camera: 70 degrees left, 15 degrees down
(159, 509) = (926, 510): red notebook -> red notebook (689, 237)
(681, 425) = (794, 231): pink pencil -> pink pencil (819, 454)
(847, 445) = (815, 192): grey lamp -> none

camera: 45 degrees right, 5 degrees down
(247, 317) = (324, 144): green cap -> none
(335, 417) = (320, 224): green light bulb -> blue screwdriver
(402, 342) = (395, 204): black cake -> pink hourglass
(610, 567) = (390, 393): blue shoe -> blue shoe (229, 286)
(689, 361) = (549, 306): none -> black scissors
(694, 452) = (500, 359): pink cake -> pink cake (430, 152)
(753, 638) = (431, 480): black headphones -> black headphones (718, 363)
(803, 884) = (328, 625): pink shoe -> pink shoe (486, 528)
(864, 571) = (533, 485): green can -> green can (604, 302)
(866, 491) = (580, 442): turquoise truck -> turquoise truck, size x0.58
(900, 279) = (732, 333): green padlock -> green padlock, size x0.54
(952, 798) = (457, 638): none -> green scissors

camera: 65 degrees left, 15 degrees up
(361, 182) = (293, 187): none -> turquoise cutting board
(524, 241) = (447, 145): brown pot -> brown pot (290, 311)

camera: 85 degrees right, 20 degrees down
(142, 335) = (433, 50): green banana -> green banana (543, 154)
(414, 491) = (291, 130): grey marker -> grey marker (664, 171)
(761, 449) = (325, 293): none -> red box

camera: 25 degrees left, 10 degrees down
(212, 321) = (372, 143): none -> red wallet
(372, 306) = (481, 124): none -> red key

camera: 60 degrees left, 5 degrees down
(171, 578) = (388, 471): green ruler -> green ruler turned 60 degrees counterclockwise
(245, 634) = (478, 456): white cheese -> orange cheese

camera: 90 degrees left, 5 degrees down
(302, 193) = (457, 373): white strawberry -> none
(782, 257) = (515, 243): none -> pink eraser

·····

-- Work instructions --
Each line above needs to be written out again exactly.

-- Solved problem --
camera: 70 degrees left, 15 degrees down
(159, 509) = (926, 510): red notebook -> red notebook (689, 237)
(681, 425) = (794, 231): pink pencil -> pink pencil (819, 454)
(847, 445) = (815, 192): grey lamp -> none

camera: 45 degrees right, 5 degrees down
(247, 317) = (324, 144): green cap -> none
(335, 417) = (320, 224): green light bulb -> blue screwdriver
(402, 342) = (395, 204): black cake -> pink hourglass
(610, 567) = (390, 393): blue shoe -> blue shoe (229, 286)
(689, 361) = (549, 306): none -> black scissors
(694, 452) = (500, 359): pink cake -> pink cake (430, 152)
(753, 638) = (431, 480): black headphones -> black headphones (718, 363)
(803, 884) = (328, 625): pink shoe -> pink shoe (486, 528)
(864, 571) = (533, 485): green can -> green can (604, 302)
(866, 491) = (580, 442): turquoise truck -> turquoise truck, size x0.58
(900, 279) = (732, 333): green padlock -> green padlock, size x0.54
(952, 798) = (457, 638): none -> green scissors

camera: 65 degrees left, 15 degrees up
(361, 182) = (293, 187): none -> turquoise cutting board
(524, 241) = (447, 145): brown pot -> brown pot (290, 311)

camera: 85 degrees right, 20 degrees down
(142, 335) = (433, 50): green banana -> green banana (543, 154)
(414, 491) = (291, 130): grey marker -> grey marker (664, 171)
(761, 449) = (325, 293): none -> red box

camera: 25 degrees left, 10 degrees down
(212, 321) = (372, 143): none -> red wallet
(372, 306) = (481, 124): none -> red key

camera: 60 degrees left, 5 degrees down
(171, 578) = (388, 471): green ruler -> green ruler turned 60 degrees counterclockwise
(245, 634) = (478, 456): white cheese -> orange cheese

camera: 90 degrees left, 5 degrees down
(302, 193) = (457, 373): white strawberry -> none
(782, 257) = (515, 243): none -> pink eraser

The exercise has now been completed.